[[ DATA open ]]

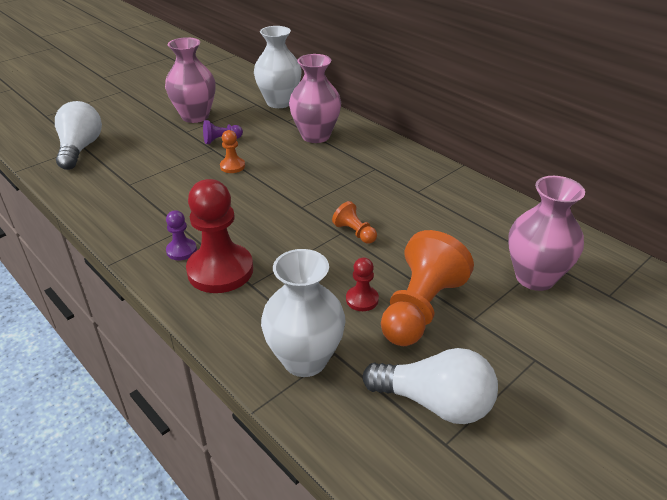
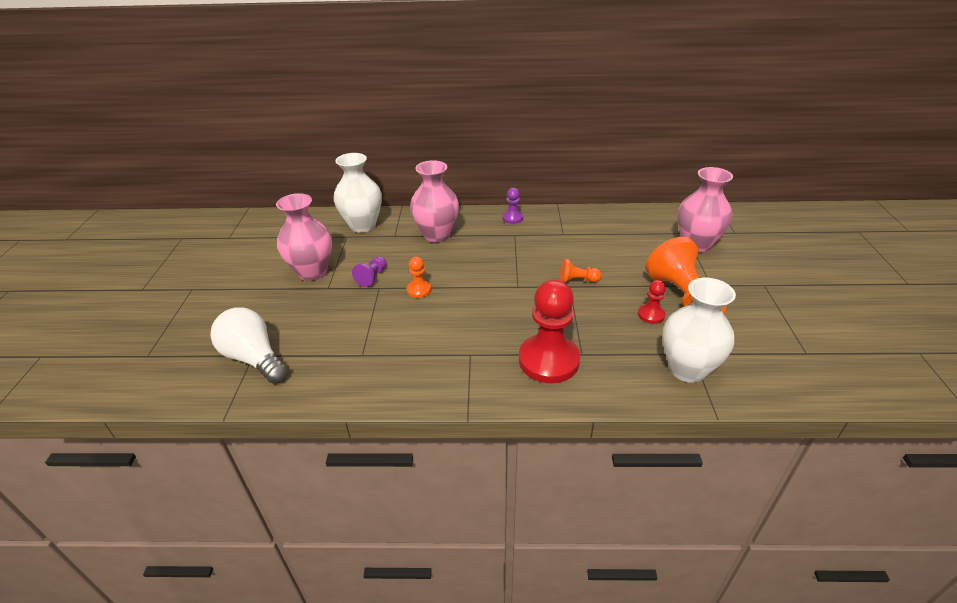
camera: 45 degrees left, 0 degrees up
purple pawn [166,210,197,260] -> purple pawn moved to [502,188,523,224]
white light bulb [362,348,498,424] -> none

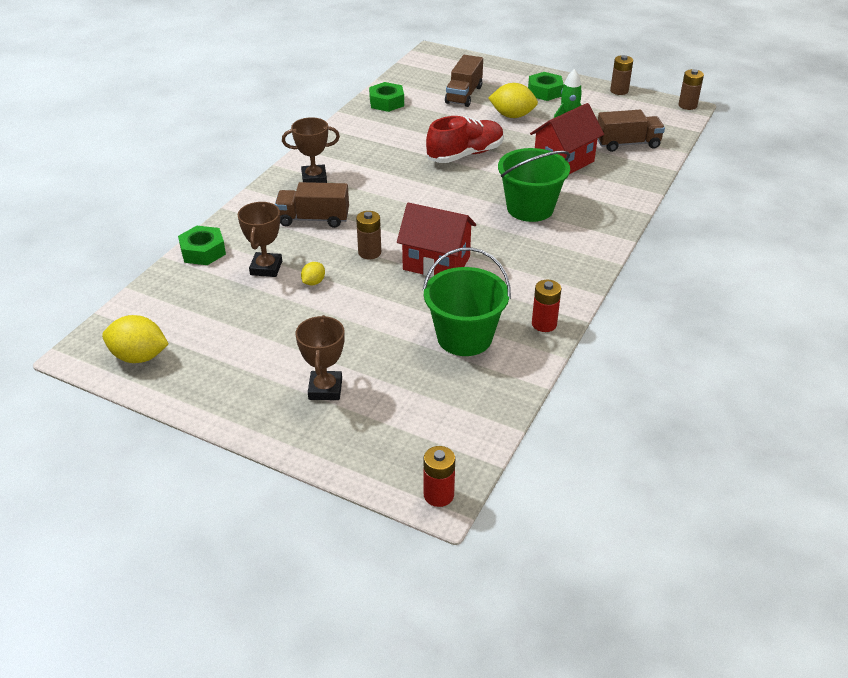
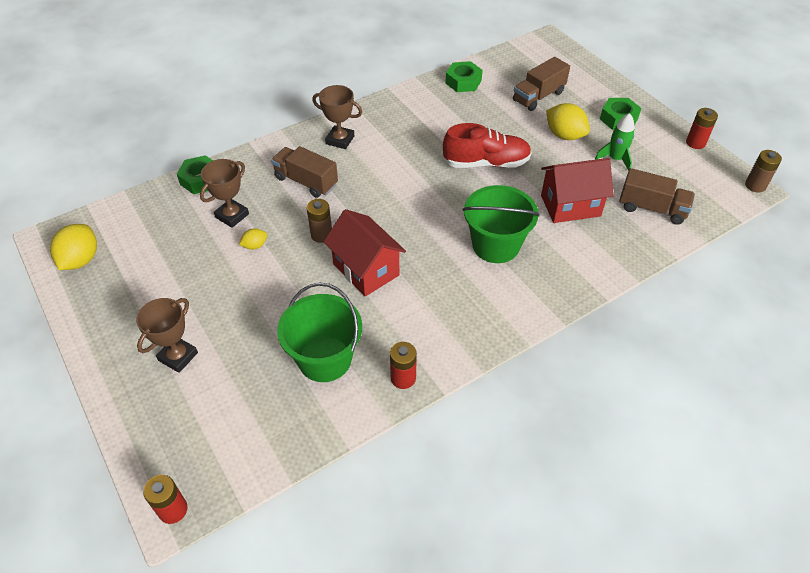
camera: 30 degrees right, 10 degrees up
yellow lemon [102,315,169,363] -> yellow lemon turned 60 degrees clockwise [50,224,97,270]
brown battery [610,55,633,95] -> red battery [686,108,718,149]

[[ DATA closed ]]
[[ DATA open ]]

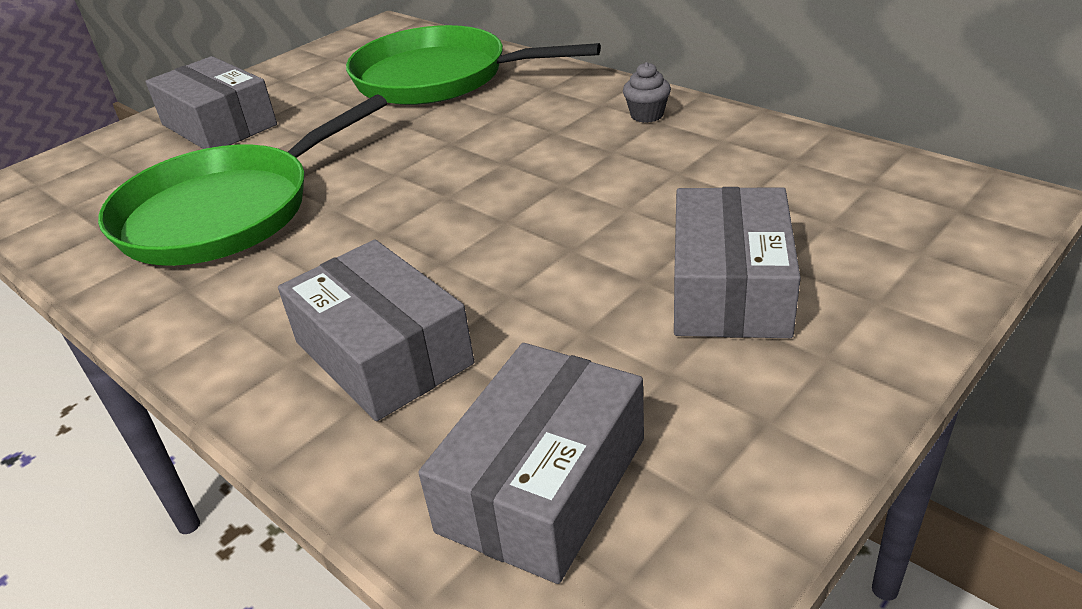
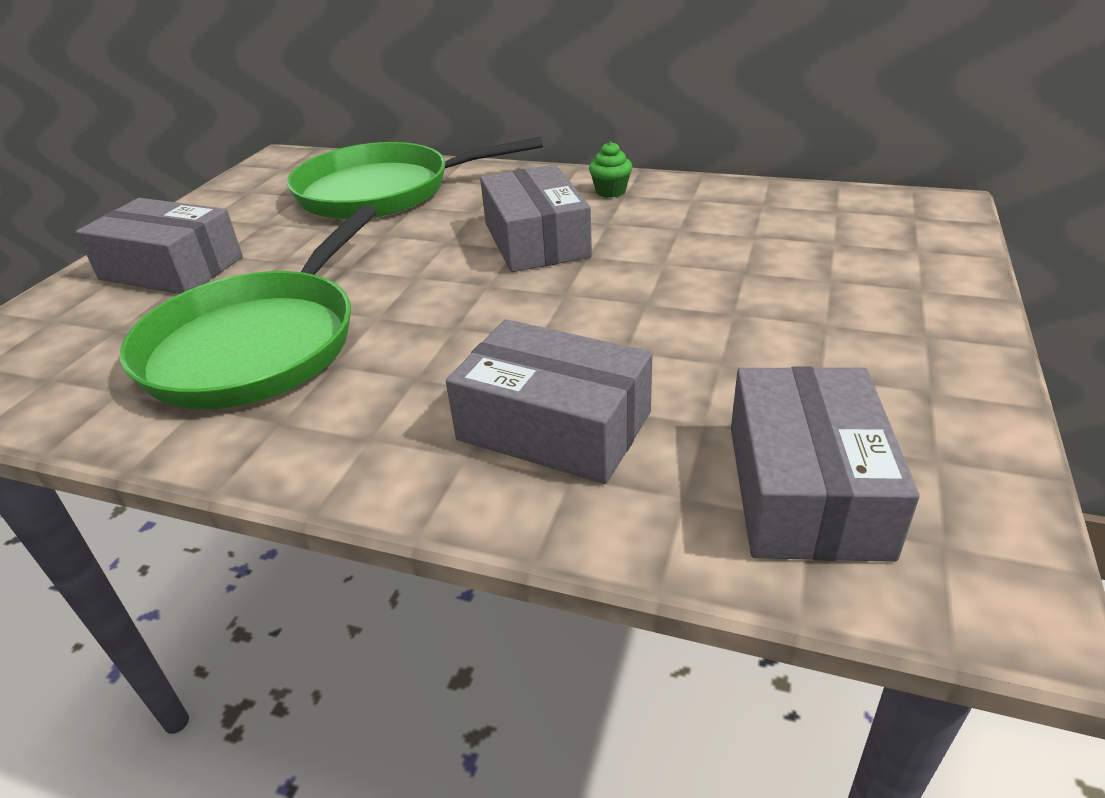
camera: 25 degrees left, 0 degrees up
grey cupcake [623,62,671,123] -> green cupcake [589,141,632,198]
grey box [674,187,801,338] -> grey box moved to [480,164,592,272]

[[ DATA closed ]]
[[ DATA open ]]

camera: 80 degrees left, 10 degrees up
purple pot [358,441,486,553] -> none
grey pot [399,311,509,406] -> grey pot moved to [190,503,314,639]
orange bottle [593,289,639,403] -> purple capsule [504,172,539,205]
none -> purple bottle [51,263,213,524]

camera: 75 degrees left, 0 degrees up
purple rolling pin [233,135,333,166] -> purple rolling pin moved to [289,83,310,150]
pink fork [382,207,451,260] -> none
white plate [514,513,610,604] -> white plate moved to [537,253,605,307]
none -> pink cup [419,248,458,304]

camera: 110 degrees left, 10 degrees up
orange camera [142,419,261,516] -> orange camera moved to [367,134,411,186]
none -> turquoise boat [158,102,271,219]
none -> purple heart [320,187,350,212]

[[ DATA closed ]]

▶ [EXERCISE DESCRIPTION]:
Across the listing, tally every line that includes the word "pink" and supply the total alone.

▶ [RESPONSE AREA]:
2